Return each line of the data below verbatim; pictures are to be left out.

> _Stored data_:
□ □ □ □

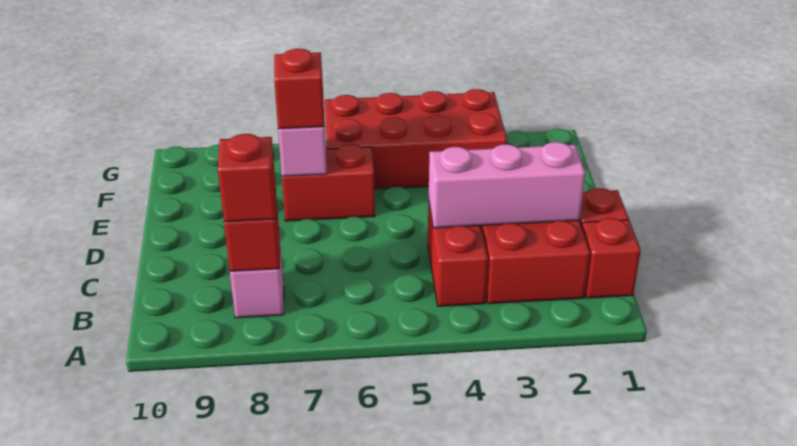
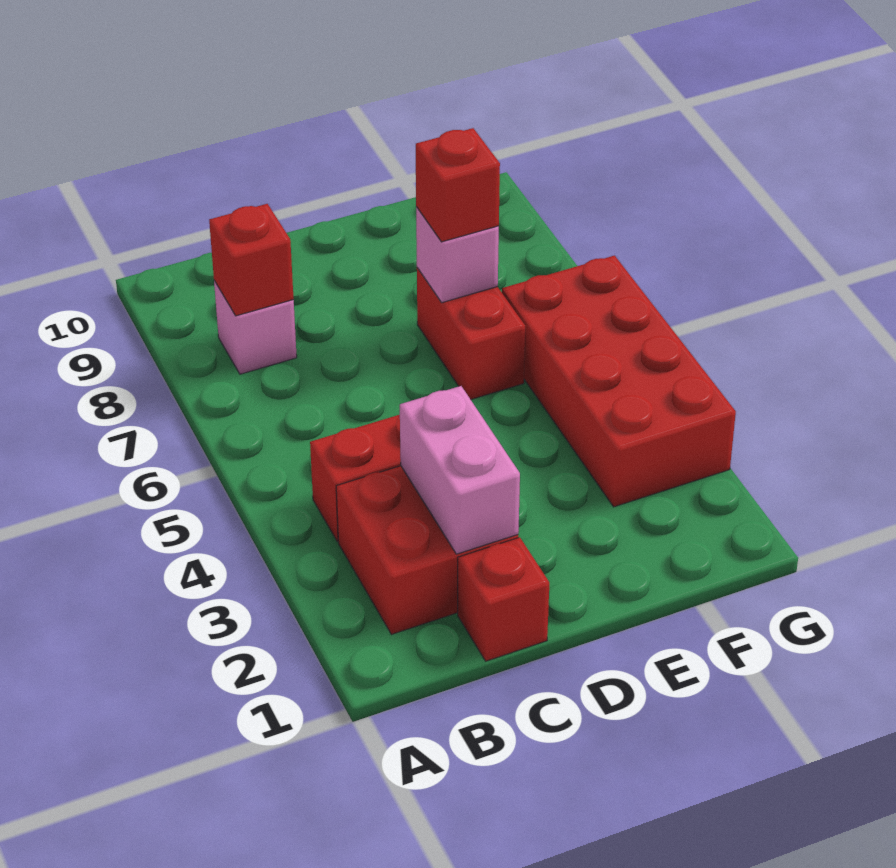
red brick B1 level 1 -> none
red brick B8 level 3 -> none
pink brick C2:C4 level 2 -> pink brick C2:C3 level 2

□ □ □ □

> _Result for this exercise_:
red brick B1 level 1 -> none
red brick B8 level 3 -> none
pink brick C2:C4 level 2 -> pink brick C2:C3 level 2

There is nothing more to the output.